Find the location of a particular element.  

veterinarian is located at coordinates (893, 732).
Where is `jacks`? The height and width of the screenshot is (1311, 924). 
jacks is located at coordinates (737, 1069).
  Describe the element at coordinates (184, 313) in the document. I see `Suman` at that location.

Written request
Print the material above again line for line, keeping every character unchanged.

Task response
Find the location of a particular element.  

veterinarian is located at coordinates (893, 732).
Where is `jacks`? The height and width of the screenshot is (1311, 924). 
jacks is located at coordinates (737, 1069).
  Describe the element at coordinates (184, 313) in the document. I see `Suman` at that location.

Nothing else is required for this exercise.